=== WORK INSTRUCTION ===
Copy the data exactly; pictures stay out of the copy.

=== GIVEN DATA ===
◆ ◆ ◆ ◆ ◆

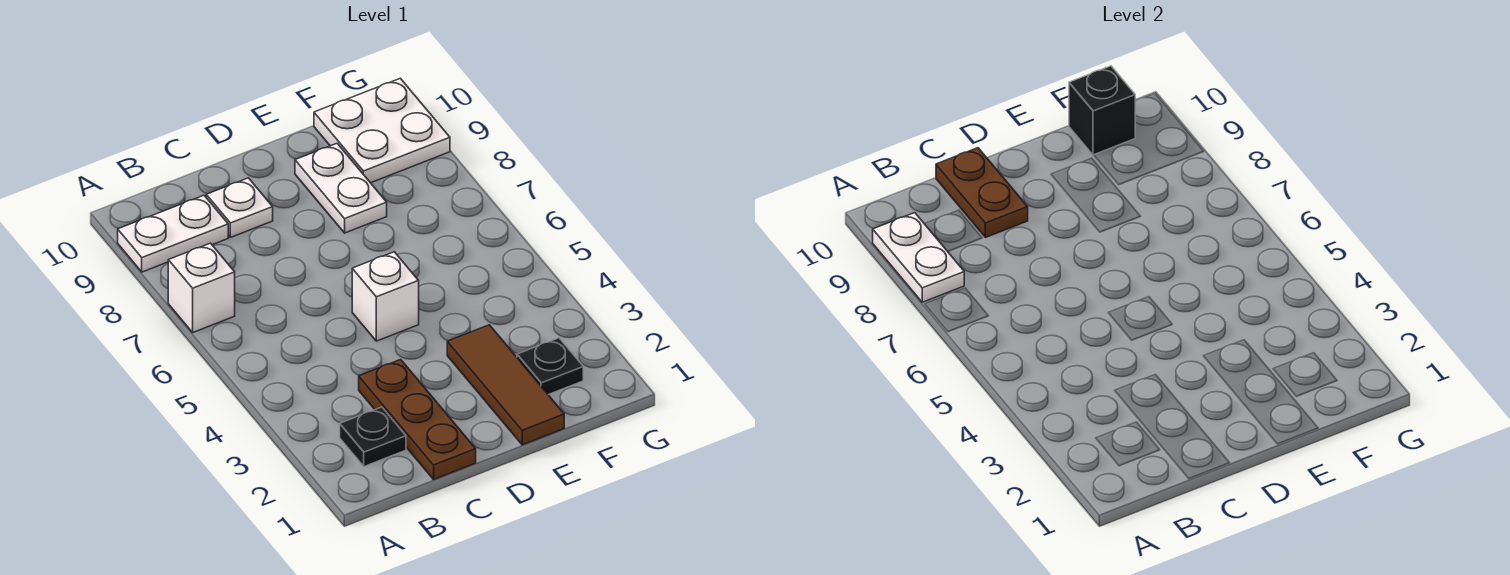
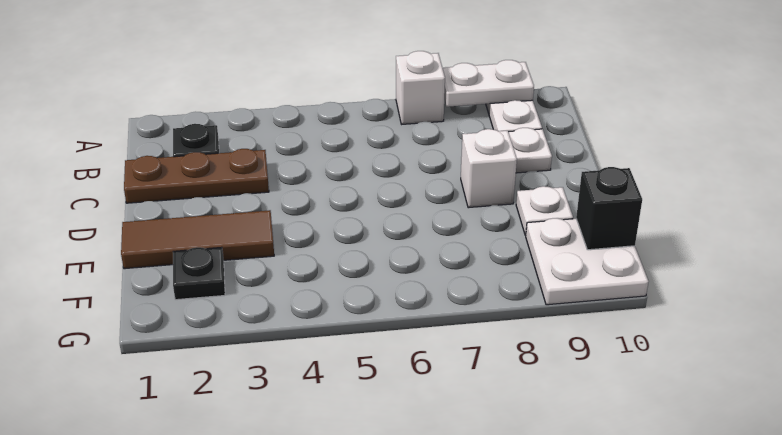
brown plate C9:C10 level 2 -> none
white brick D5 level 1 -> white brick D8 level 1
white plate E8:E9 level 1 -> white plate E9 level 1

◆ ◆ ◆ ◆ ◆

=== SOLUTION ===
brown plate C9:C10 level 2 -> none
white brick D5 level 1 -> white brick D8 level 1
white plate E8:E9 level 1 -> white plate E9 level 1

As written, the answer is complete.